TASK DESCRIPTION -> An exact copy of all the entries is needed, with no images in it.

#####

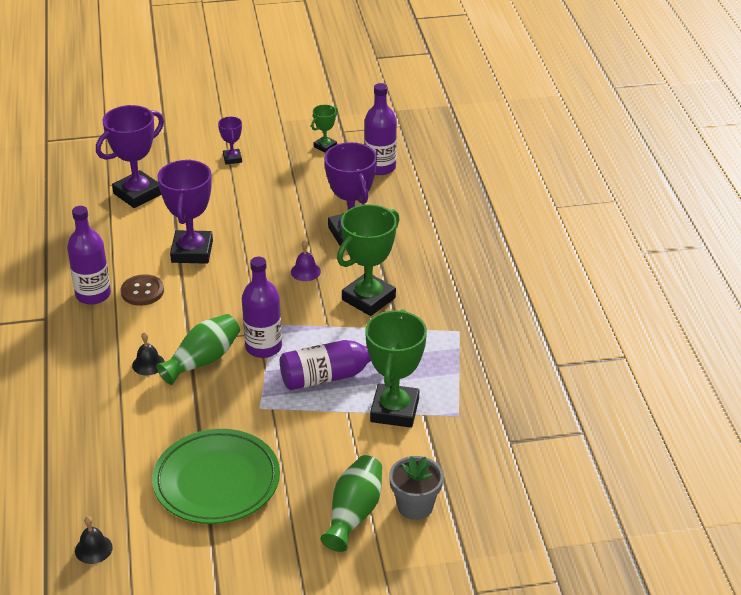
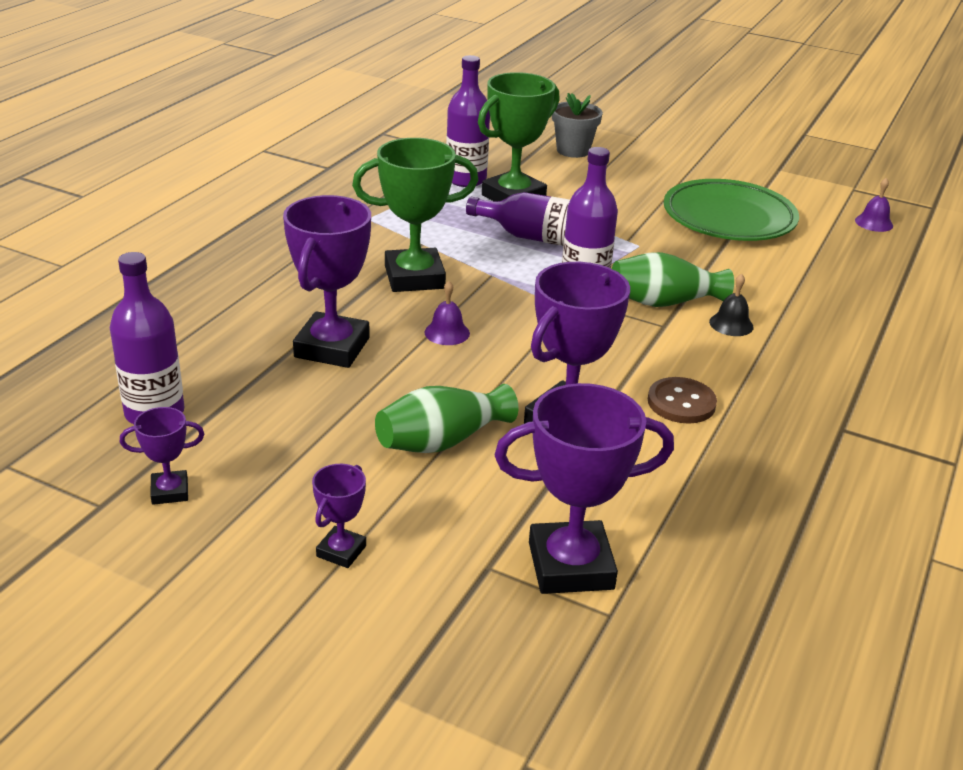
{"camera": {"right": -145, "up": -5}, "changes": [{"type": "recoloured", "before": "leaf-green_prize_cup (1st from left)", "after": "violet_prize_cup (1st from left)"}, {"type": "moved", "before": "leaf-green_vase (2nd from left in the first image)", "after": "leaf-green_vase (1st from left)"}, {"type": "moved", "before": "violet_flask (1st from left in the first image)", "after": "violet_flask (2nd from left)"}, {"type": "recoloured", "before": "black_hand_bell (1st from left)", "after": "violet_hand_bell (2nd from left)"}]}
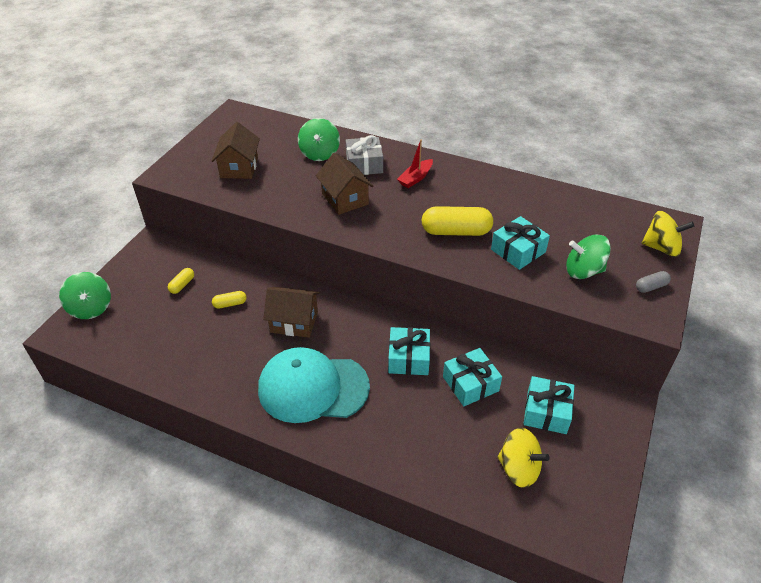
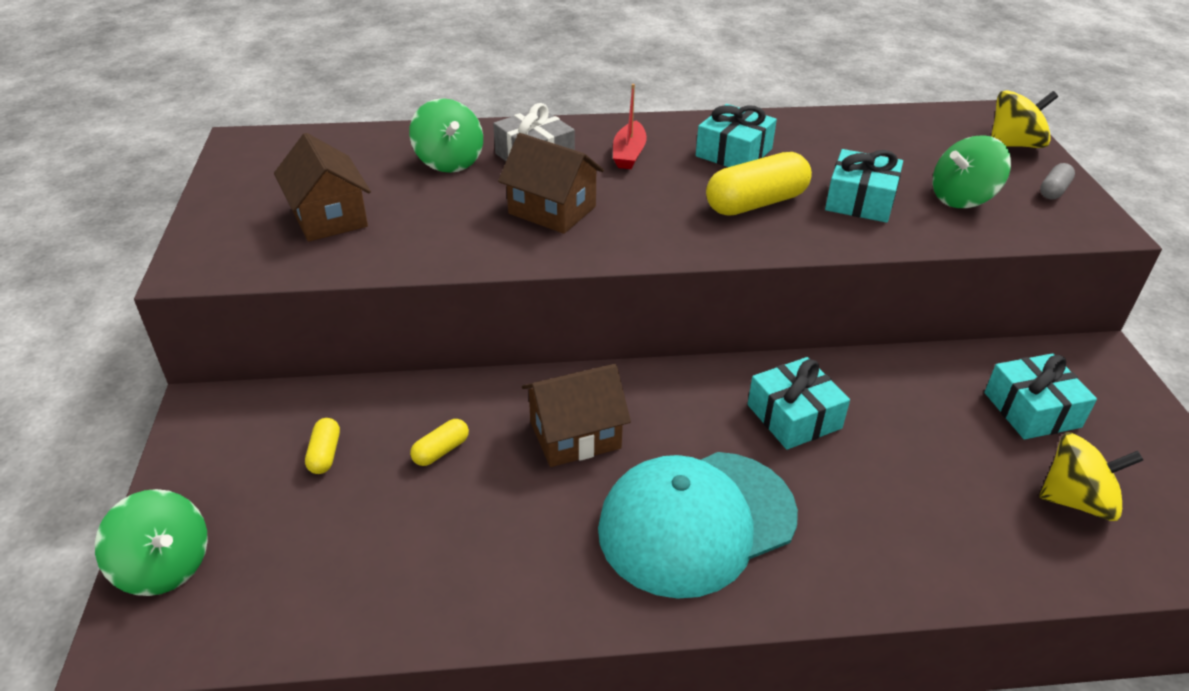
{"camera": {"right": -30, "up": -5}, "changes": [{"type": "moved", "before": "aqua_gift (2nd from left in the first image)", "after": "aqua_gift (1st from left)"}]}
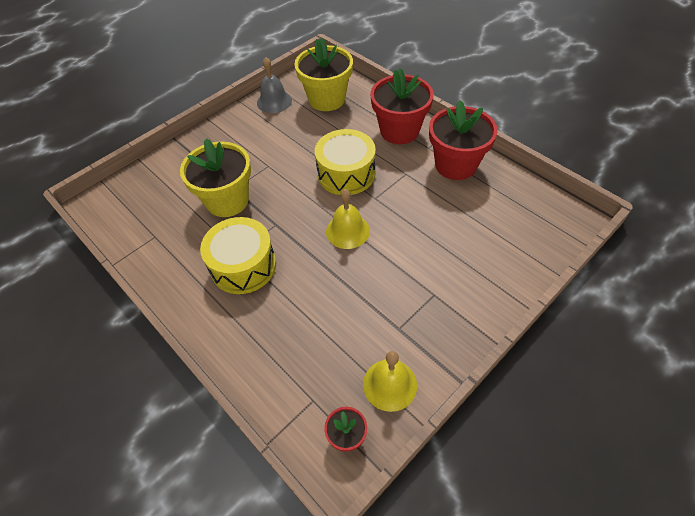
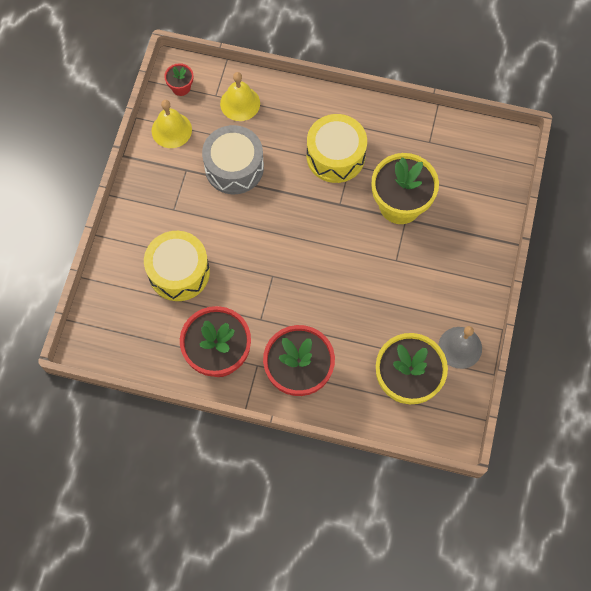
{"camera": {"right": 145, "up": 15}, "changes": [{"type": "moved", "before": "golden_toy_drum (2nd from left in the first image)", "after": "golden_toy_drum (1st from left)"}, {"type": "added", "after": "ash-grey_toy_drum"}, {"type": "moved", "before": "golden_hand_bell (1st from left in the first image)", "after": "golden_hand_bell (2nd from left)"}]}
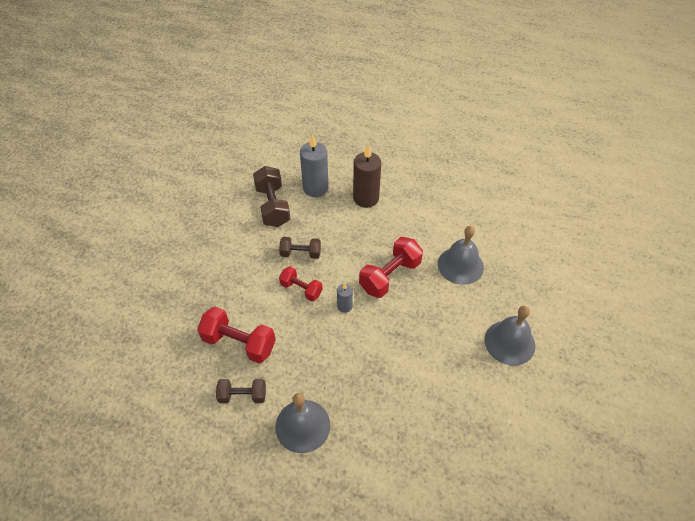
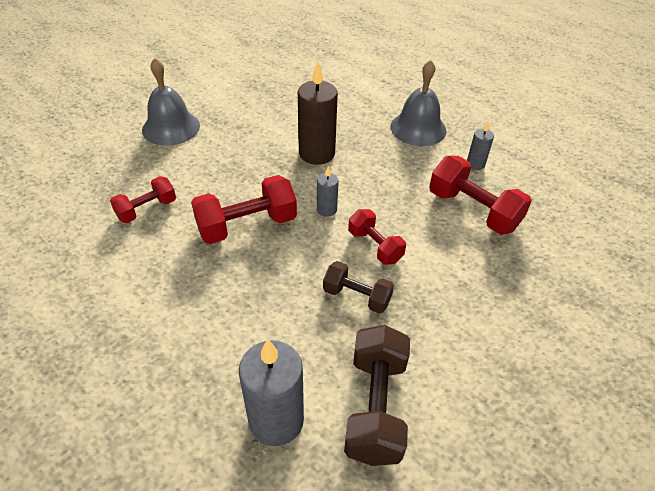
{"camera": {"right": -160, "up": -5}, "changes": [{"type": "replaced", "before": "ash-grey_hand_bell (2nd from left)", "after": "crimson_free_weight (1st from left)"}, {"type": "moved", "before": "russet_wax_candle"}, {"type": "replaced", "before": "russet_free_weight (1st from left)", "after": "ash-grey_wax_candle (3rd from left)"}]}
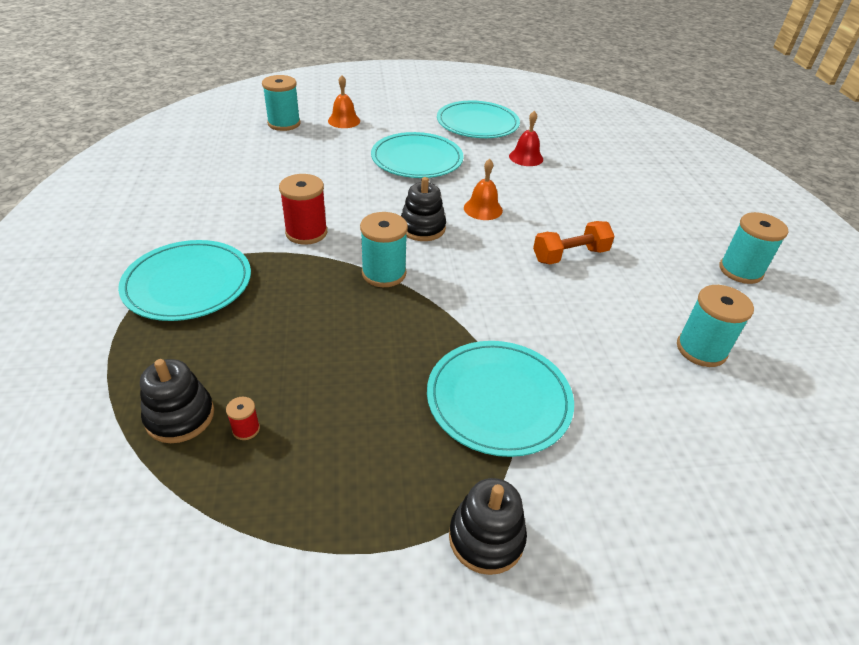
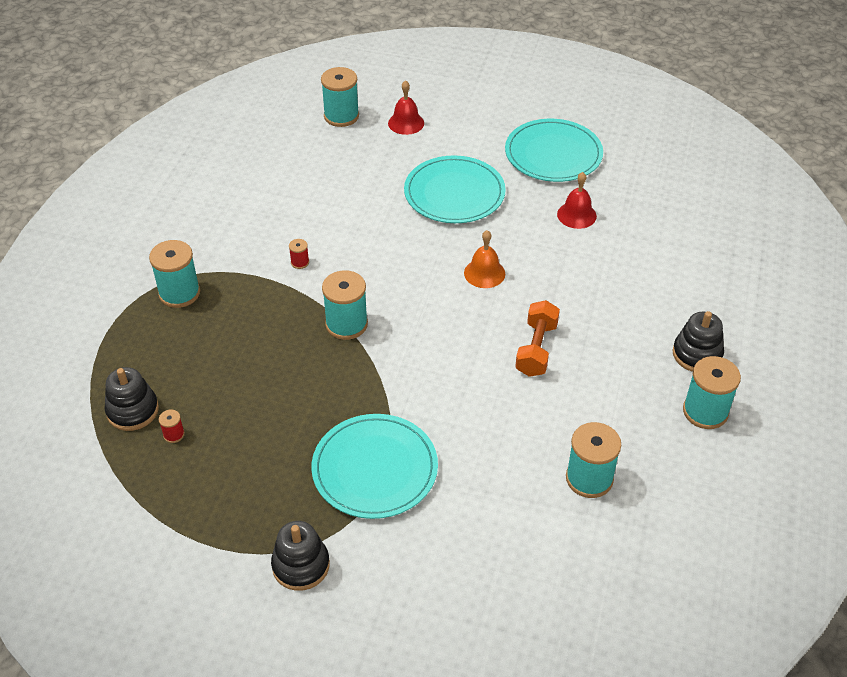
{"camera": {"right": 25, "up": 5}, "changes": [{"type": "replaced", "before": "aqua_flat_dish (1st from left)", "after": "aqua_spool (1st from left)"}, {"type": "resized", "before": "crimson_spool (2nd from left)", "scale": 0.46}, {"type": "recoloured", "before": "orange-coloured_hand_bell (1st from left)", "after": "crimson_hand_bell (1st from left)"}, {"type": "turned", "before": "orange-coloured_free_weight", "turn": -75}, {"type": "moved", "before": "black_stacking_toy (2nd from left in the first image)", "after": "black_stacking_toy (3rd from left)"}]}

#####

SOLUTION TO THE PROBLEM ->
{"camera": {"right": -145, "up": -5}, "changes": [{"type": "recoloured", "before": "leaf-green_prize_cup (1st from left)", "after": "violet_prize_cup (1st from left)"}, {"type": "moved", "before": "leaf-green_vase (2nd from left in the first image)", "after": "leaf-green_vase (1st from left)"}, {"type": "moved", "before": "violet_flask (1st from left in the first image)", "after": "violet_flask (2nd from left)"}, {"type": "recoloured", "before": "black_hand_bell (1st from left)", "after": "violet_hand_bell (2nd from left)"}]}
{"camera": {"right": -30, "up": -5}, "changes": [{"type": "moved", "before": "aqua_gift (2nd from left in the first image)", "after": "aqua_gift (1st from left)"}]}
{"camera": {"right": 145, "up": 15}, "changes": [{"type": "moved", "before": "golden_toy_drum (2nd from left in the first image)", "after": "golden_toy_drum (1st from left)"}, {"type": "added", "after": "ash-grey_toy_drum"}, {"type": "moved", "before": "golden_hand_bell (1st from left in the first image)", "after": "golden_hand_bell (2nd from left)"}]}
{"camera": {"right": -160, "up": -5}, "changes": [{"type": "replaced", "before": "ash-grey_hand_bell (2nd from left)", "after": "crimson_free_weight (1st from left)"}, {"type": "moved", "before": "russet_wax_candle"}, {"type": "replaced", "before": "russet_free_weight (1st from left)", "after": "ash-grey_wax_candle (3rd from left)"}]}
{"camera": {"right": 25, "up": 5}, "changes": [{"type": "replaced", "before": "aqua_flat_dish (1st from left)", "after": "aqua_spool (1st from left)"}, {"type": "resized", "before": "crimson_spool (2nd from left)", "scale": 0.46}, {"type": "recoloured", "before": "orange-coloured_hand_bell (1st from left)", "after": "crimson_hand_bell (1st from left)"}, {"type": "turned", "before": "orange-coloured_free_weight", "turn": -75}, {"type": "moved", "before": "black_stacking_toy (2nd from left in the first image)", "after": "black_stacking_toy (3rd from left)"}]}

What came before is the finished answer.